● **INSTRUCTIONS FOR THE TASK**
Copy each record below faithfully, leaving out images.
____________
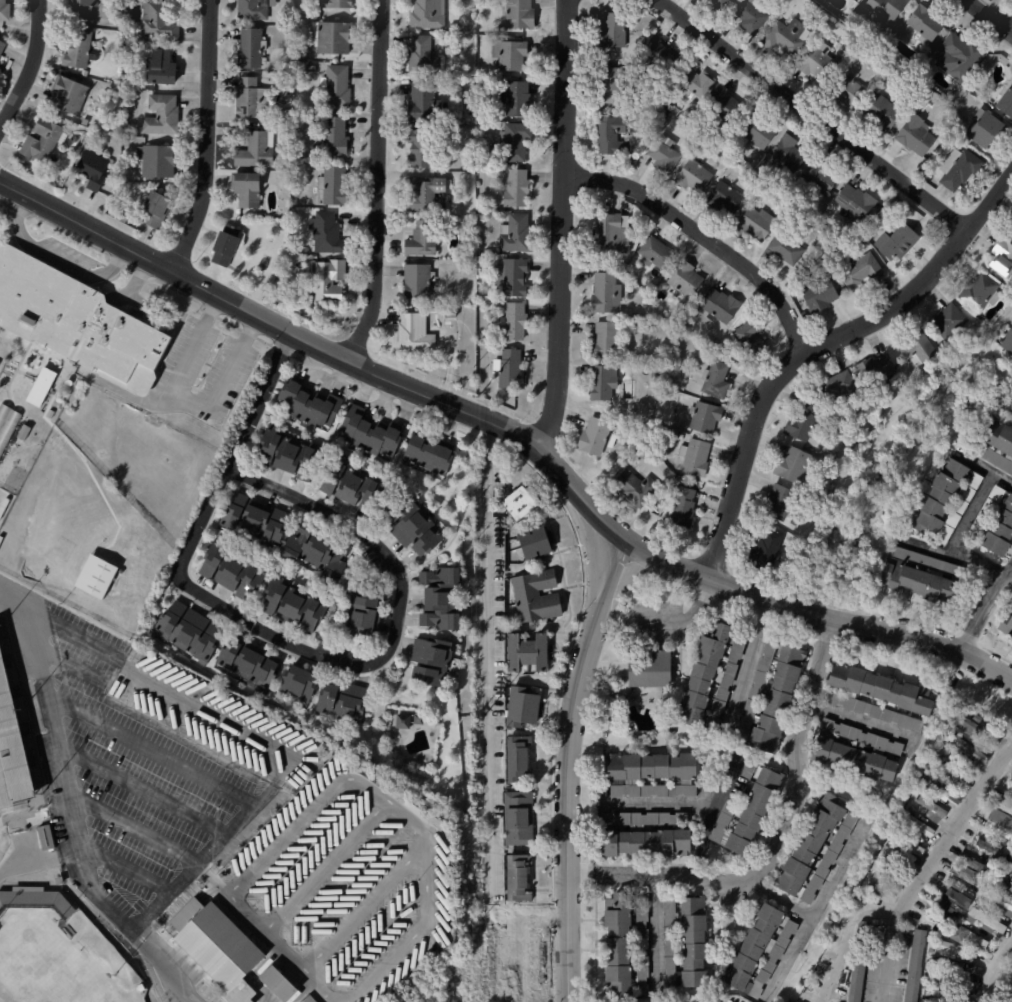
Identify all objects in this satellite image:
building: (851, 0)
building: (339, 4)
building: (719, 5)
building: (494, 7)
building: (293, 8)
building: (85, 9)
building: (257, 9)
building: (885, 9)
building: (6, 11)
road: (994, 12)
building: (430, 14)
building: (522, 14)
building: (749, 16)
building: (161, 23)
building: (923, 25)
building: (456, 27)
building: (612, 31)
building: (785, 36)
building: (335, 37)
building: (447, 41)
building: (3, 48)
building: (254, 49)
building: (80, 50)
building: (514, 56)
building: (425, 57)
building: (604, 57)
building: (956, 57)
building: (664, 59)
building: (815, 62)
road: (29, 63)
building: (890, 64)
building: (0, 67)
building: (164, 69)
building: (312, 69)
building: (86, 73)
building: (614, 77)
building: (697, 84)
building: (339, 87)
building: (847, 90)
building: (607, 92)
building: (70, 95)
building: (671, 96)
building: (254, 100)
building: (520, 100)
building: (425, 104)
building: (1005, 104)
building: (721, 107)
building: (674, 111)
road: (809, 112)
building: (287, 113)
building: (883, 114)
building: (164, 116)
building: (87, 122)
building: (283, 129)
building: (985, 129)
building: (756, 132)
building: (915, 135)
building: (608, 136)
road: (207, 138)
building: (338, 138)
building: (46, 141)
building: (519, 142)
building: (423, 148)
building: (708, 150)
building: (259, 151)
building: (662, 155)
building: (784, 156)
building: (160, 160)
building: (741, 160)
building: (471, 165)
building: (25, 166)
building: (958, 169)
building: (95, 170)
building: (692, 178)
building: (821, 178)
building: (55, 179)
road: (377, 181)
building: (334, 185)
building: (927, 186)
building: (519, 189)
building: (250, 190)
building: (426, 193)
building: (854, 199)
building: (723, 200)
building: (616, 207)
building: (622, 208)
building: (158, 209)
building: (125, 219)
road: (564, 220)
building: (290, 224)
building: (752, 226)
building: (1010, 227)
building: (326, 232)
building: (518, 234)
building: (609, 236)
building: (423, 238)
road: (704, 238)
building: (896, 242)
building: (230, 246)
building: (782, 248)
building: (653, 254)
road: (54, 256)
building: (483, 258)
building: (1001, 258)
building: (292, 265)
building: (623, 265)
building: (807, 265)
building: (301, 266)
building: (860, 272)
building: (282, 277)
building: (516, 278)
road: (136, 280)
building: (655, 280)
building: (329, 281)
building: (418, 281)
building: (683, 281)
building: (979, 293)
building: (819, 294)
building: (603, 295)
building: (719, 307)
building: (452, 312)
building: (680, 318)
building: (947, 321)
building: (76, 323)
building: (517, 323)
building: (415, 332)
building: (605, 340)
building: (748, 341)
building: (1007, 341)
building: (715, 343)
road: (816, 347)
building: (718, 349)
building: (915, 349)
parking lot: (209, 354)
parking lot: (2, 364)
building: (876, 371)
building: (512, 372)
power tower: (476, 374)
building: (652, 374)
building: (713, 381)
building: (603, 383)
building: (44, 387)
building: (835, 388)
road: (124, 393)
road: (261, 399)
road: (192, 401)
building: (309, 406)
building: (52, 409)
building: (704, 418)
building: (801, 421)
building: (847, 422)
building: (8, 425)
road: (518, 427)
building: (26, 432)
building: (371, 435)
building: (594, 437)
building: (680, 437)
building: (995, 441)
building: (292, 454)
building: (431, 454)
building: (694, 459)
building: (794, 465)
road: (986, 466)
building: (676, 481)
building: (358, 485)
building: (633, 489)
building: (117, 492)
building: (946, 499)
building: (522, 502)
building: (111, 503)
building: (777, 503)
building: (682, 509)
road: (971, 511)
building: (985, 513)
building: (257, 522)
building: (419, 526)
building: (999, 531)
building: (537, 544)
building: (764, 552)
building: (320, 554)
road: (956, 555)
building: (236, 571)
building: (96, 576)
building: (918, 577)
road: (1, 583)
building: (538, 596)
building: (446, 598)
building: (296, 604)
road: (987, 611)
building: (367, 612)
road: (235, 616)
road: (683, 617)
building: (1006, 624)
building: (191, 632)
building: (529, 653)
building: (435, 661)
building: (252, 664)
building: (649, 667)
road: (743, 673)
building: (707, 679)
building: (299, 683)
building: (769, 697)
building: (877, 697)
road: (487, 702)
building: (344, 703)
building: (527, 708)
building: (418, 717)
building: (403, 719)
road: (858, 720)
road: (218, 723)
building: (969, 727)
building: (669, 731)
building: (13, 740)
building: (965, 749)
road: (797, 753)
building: (859, 753)
road: (153, 756)
building: (522, 759)
parking lot: (145, 761)
stadium: (13, 765)
road: (566, 768)
building: (951, 768)
building: (652, 775)
building: (919, 788)
building: (938, 788)
building: (1011, 789)
road: (145, 796)
road: (656, 802)
building: (1003, 804)
road: (397, 808)
building: (744, 808)
road: (75, 809)
building: (930, 809)
building: (522, 819)
building: (996, 821)
building: (916, 827)
building: (644, 836)
road: (702, 837)
building: (49, 838)
building: (906, 846)
building: (813, 847)
building: (990, 847)
road: (172, 854)
building: (899, 859)
building: (1008, 861)
building: (974, 864)
road: (323, 866)
road: (927, 868)
road: (611, 869)
road: (129, 874)
road: (703, 874)
building: (523, 879)
building: (968, 880)
building: (62, 881)
building: (878, 881)
building: (1006, 883)
building: (959, 887)
building: (958, 897)
road: (781, 898)
building: (998, 901)
building: (38, 902)
building: (886, 902)
road: (818, 906)
road: (363, 907)
building: (947, 909)
building: (985, 922)
road: (655, 932)
road: (264, 935)
building: (968, 937)
building: (686, 941)
building: (218, 946)
building: (622, 946)
building: (759, 948)
building: (948, 948)
stadium: (61, 954)
park: (52, 962)
building: (857, 964)
building: (948, 965)
building: (914, 966)
road: (996, 971)
building: (1011, 972)
building: (1010, 978)
building: (941, 980)
building: (278, 983)
building: (969, 983)
building: (143, 988)
building: (945, 995)
building: (308, 999)

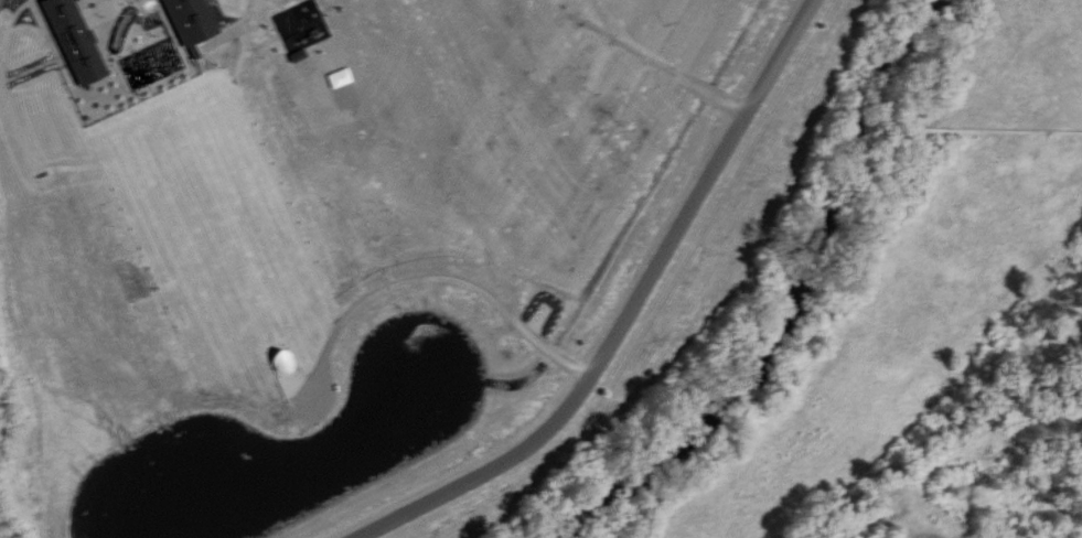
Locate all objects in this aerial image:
road: (1022, 223)
road: (430, 275)
road: (625, 311)
road: (825, 400)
____________
● **ANSWER TO THE EXERCISE**
Identify all objects in this satellite image:
building: (851, 0)
building: (339, 4)
building: (719, 5)
building: (494, 7)
building: (293, 8)
building: (85, 9)
building: (257, 9)
building: (885, 9)
building: (6, 11)
road: (994, 12)
building: (430, 14)
building: (522, 14)
building: (749, 16)
building: (161, 23)
building: (923, 25)
building: (456, 27)
building: (612, 31)
building: (785, 36)
building: (335, 37)
building: (447, 41)
building: (3, 48)
building: (254, 49)
building: (80, 50)
building: (514, 56)
building: (425, 57)
building: (604, 57)
building: (956, 57)
building: (664, 59)
building: (815, 62)
road: (29, 63)
building: (890, 64)
building: (0, 67)
building: (164, 69)
building: (312, 69)
building: (86, 73)
building: (614, 77)
building: (697, 84)
building: (339, 87)
building: (847, 90)
building: (607, 92)
building: (70, 95)
building: (671, 96)
building: (254, 100)
building: (520, 100)
building: (425, 104)
building: (1005, 104)
building: (721, 107)
building: (674, 111)
road: (809, 112)
building: (287, 113)
building: (883, 114)
building: (164, 116)
building: (87, 122)
building: (283, 129)
building: (985, 129)
building: (756, 132)
building: (915, 135)
building: (608, 136)
road: (207, 138)
building: (338, 138)
building: (46, 141)
building: (519, 142)
building: (423, 148)
building: (708, 150)
building: (259, 151)
building: (662, 155)
building: (784, 156)
building: (160, 160)
building: (741, 160)
building: (471, 165)
building: (25, 166)
building: (958, 169)
building: (95, 170)
building: (692, 178)
building: (821, 178)
building: (55, 179)
road: (377, 181)
building: (334, 185)
building: (927, 186)
building: (519, 189)
building: (250, 190)
building: (426, 193)
building: (854, 199)
building: (723, 200)
building: (616, 207)
building: (622, 208)
building: (158, 209)
building: (125, 219)
road: (564, 220)
building: (290, 224)
building: (752, 226)
building: (1010, 227)
building: (326, 232)
building: (518, 234)
building: (609, 236)
building: (423, 238)
road: (704, 238)
building: (896, 242)
building: (230, 246)
building: (782, 248)
building: (653, 254)
road: (54, 256)
building: (483, 258)
building: (1001, 258)
building: (292, 265)
building: (623, 265)
building: (807, 265)
building: (301, 266)
building: (860, 272)
building: (282, 277)
building: (516, 278)
road: (136, 280)
building: (655, 280)
building: (329, 281)
building: (418, 281)
building: (683, 281)
building: (979, 293)
building: (819, 294)
building: (603, 295)
building: (719, 307)
building: (452, 312)
building: (680, 318)
building: (947, 321)
building: (76, 323)
building: (517, 323)
building: (415, 332)
building: (605, 340)
building: (748, 341)
building: (1007, 341)
building: (715, 343)
road: (816, 347)
building: (718, 349)
building: (915, 349)
parking lot: (209, 354)
parking lot: (2, 364)
building: (876, 371)
building: (512, 372)
power tower: (476, 374)
building: (652, 374)
building: (713, 381)
building: (603, 383)
building: (44, 387)
building: (835, 388)
road: (124, 393)
road: (261, 399)
road: (192, 401)
building: (309, 406)
building: (52, 409)
building: (704, 418)
building: (801, 421)
building: (847, 422)
building: (8, 425)
road: (518, 427)
building: (26, 432)
building: (371, 435)
building: (594, 437)
building: (680, 437)
building: (995, 441)
building: (292, 454)
building: (431, 454)
building: (694, 459)
building: (794, 465)
road: (986, 466)
building: (676, 481)
building: (358, 485)
building: (633, 489)
building: (117, 492)
building: (946, 499)
building: (522, 502)
building: (111, 503)
building: (777, 503)
building: (682, 509)
road: (971, 511)
building: (985, 513)
building: (257, 522)
building: (419, 526)
building: (999, 531)
building: (537, 544)
building: (764, 552)
building: (320, 554)
road: (956, 555)
building: (236, 571)
building: (96, 576)
building: (918, 577)
road: (1, 583)
building: (538, 596)
building: (446, 598)
building: (296, 604)
road: (987, 611)
building: (367, 612)
road: (235, 616)
road: (683, 617)
building: (1006, 624)
building: (191, 632)
building: (529, 653)
building: (435, 661)
building: (252, 664)
building: (649, 667)
road: (743, 673)
building: (707, 679)
building: (299, 683)
building: (769, 697)
building: (877, 697)
road: (487, 702)
building: (344, 703)
building: (527, 708)
building: (418, 717)
building: (403, 719)
road: (858, 720)
road: (218, 723)
building: (969, 727)
building: (669, 731)
building: (13, 740)
building: (965, 749)
road: (797, 753)
building: (859, 753)
road: (153, 756)
building: (522, 759)
parking lot: (145, 761)
stadium: (13, 765)
road: (566, 768)
building: (951, 768)
building: (652, 775)
building: (919, 788)
building: (938, 788)
building: (1011, 789)
road: (145, 796)
road: (656, 802)
building: (1003, 804)
road: (397, 808)
building: (744, 808)
road: (75, 809)
building: (930, 809)
building: (522, 819)
building: (996, 821)
building: (916, 827)
building: (644, 836)
road: (702, 837)
building: (49, 838)
building: (906, 846)
building: (813, 847)
building: (990, 847)
road: (172, 854)
building: (899, 859)
building: (1008, 861)
building: (974, 864)
road: (323, 866)
road: (927, 868)
road: (611, 869)
road: (129, 874)
road: (703, 874)
building: (523, 879)
building: (968, 880)
building: (62, 881)
building: (878, 881)
building: (1006, 883)
building: (959, 887)
building: (958, 897)
road: (781, 898)
building: (998, 901)
building: (38, 902)
building: (886, 902)
road: (818, 906)
road: (363, 907)
building: (947, 909)
building: (985, 922)
road: (655, 932)
road: (264, 935)
building: (968, 937)
building: (686, 941)
building: (218, 946)
building: (622, 946)
building: (759, 948)
building: (948, 948)
stadium: (61, 954)
park: (52, 962)
building: (857, 964)
building: (948, 965)
building: (914, 966)
road: (996, 971)
building: (1011, 972)
building: (1010, 978)
building: (941, 980)
building: (278, 983)
building: (969, 983)
building: (143, 988)
building: (945, 995)
building: (308, 999)

Locate all objects in this aerial image:
road: (1022, 223)
road: (430, 275)
road: (625, 311)
road: (825, 400)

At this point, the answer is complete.